Exercise material:
------------------------------------------------

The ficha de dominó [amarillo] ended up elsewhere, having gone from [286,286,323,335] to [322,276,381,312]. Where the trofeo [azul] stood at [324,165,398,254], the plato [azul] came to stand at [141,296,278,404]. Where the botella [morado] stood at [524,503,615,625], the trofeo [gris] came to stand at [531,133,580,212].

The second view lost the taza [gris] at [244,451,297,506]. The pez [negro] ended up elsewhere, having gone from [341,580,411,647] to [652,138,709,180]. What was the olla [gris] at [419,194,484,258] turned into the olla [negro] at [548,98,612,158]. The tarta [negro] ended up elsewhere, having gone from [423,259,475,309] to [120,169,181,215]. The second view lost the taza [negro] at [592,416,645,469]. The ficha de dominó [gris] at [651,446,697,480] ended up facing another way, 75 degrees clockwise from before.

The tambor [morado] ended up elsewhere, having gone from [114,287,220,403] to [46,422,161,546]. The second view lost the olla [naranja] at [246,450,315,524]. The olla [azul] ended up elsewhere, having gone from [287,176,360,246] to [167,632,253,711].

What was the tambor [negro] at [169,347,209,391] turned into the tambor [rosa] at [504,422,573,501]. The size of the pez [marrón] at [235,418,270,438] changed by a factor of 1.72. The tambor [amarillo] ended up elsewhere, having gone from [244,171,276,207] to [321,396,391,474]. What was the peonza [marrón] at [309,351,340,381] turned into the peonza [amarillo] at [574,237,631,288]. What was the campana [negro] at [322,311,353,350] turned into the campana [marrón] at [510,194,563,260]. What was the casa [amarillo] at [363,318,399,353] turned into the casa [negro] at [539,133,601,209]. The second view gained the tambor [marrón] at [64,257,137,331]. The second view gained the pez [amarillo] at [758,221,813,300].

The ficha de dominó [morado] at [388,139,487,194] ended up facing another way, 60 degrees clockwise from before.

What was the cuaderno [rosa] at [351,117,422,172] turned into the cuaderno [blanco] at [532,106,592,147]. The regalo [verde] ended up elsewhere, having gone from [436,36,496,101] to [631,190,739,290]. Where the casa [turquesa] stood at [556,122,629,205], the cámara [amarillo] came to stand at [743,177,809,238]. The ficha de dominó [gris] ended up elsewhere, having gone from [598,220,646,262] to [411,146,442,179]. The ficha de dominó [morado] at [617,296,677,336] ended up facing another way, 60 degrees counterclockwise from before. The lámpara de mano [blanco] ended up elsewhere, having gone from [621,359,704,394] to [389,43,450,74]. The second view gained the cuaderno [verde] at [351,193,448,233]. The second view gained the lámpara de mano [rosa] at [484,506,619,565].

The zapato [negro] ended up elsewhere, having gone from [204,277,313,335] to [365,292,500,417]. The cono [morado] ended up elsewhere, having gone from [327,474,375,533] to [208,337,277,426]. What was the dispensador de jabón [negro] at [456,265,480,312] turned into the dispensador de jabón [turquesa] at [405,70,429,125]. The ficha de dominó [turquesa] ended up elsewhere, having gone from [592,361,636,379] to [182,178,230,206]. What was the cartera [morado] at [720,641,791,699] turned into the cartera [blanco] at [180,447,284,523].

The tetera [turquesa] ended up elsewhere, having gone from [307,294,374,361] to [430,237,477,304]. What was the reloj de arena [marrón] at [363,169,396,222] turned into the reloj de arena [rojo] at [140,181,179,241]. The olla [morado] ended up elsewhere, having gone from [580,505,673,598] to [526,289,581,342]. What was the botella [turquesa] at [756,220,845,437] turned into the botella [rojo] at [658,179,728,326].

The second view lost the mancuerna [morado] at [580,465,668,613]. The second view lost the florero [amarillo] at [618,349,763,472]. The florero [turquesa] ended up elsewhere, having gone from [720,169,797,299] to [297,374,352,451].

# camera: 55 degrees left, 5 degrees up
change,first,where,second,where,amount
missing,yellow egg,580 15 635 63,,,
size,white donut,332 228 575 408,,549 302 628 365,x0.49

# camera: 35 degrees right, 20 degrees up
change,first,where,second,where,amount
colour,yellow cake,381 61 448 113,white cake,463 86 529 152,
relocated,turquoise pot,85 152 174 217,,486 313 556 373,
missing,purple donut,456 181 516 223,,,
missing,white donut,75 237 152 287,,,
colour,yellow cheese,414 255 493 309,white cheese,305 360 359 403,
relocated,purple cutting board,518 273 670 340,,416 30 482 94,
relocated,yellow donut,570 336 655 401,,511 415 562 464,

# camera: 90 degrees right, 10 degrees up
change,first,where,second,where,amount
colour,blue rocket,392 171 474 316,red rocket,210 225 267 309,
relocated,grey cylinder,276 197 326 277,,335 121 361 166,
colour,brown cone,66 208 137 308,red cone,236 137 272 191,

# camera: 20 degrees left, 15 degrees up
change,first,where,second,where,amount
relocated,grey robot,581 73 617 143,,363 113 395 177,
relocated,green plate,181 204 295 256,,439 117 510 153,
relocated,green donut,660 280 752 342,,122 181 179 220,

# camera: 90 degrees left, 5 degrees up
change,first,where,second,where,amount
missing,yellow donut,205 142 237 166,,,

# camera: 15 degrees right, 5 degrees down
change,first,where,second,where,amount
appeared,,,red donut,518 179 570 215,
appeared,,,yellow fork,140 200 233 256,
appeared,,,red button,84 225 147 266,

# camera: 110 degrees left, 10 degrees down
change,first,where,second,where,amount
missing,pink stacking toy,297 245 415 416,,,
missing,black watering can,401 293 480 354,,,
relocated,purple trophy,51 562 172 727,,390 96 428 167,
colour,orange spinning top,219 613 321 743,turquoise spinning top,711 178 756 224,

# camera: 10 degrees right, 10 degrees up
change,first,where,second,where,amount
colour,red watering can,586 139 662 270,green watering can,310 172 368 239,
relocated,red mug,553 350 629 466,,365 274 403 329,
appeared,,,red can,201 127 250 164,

------------------------------------------------

Activity: Retrieve every line above holding the word "colour".

Answer area:
colour,yellow cake,381 61 448 113,white cake,463 86 529 152,
colour,yellow cheese,414 255 493 309,white cheese,305 360 359 403,
colour,blue rocket,392 171 474 316,red rocket,210 225 267 309,
colour,brown cone,66 208 137 308,red cone,236 137 272 191,
colour,orange spinning top,219 613 321 743,turquoise spinning top,711 178 756 224,
colour,red watering can,586 139 662 270,green watering can,310 172 368 239,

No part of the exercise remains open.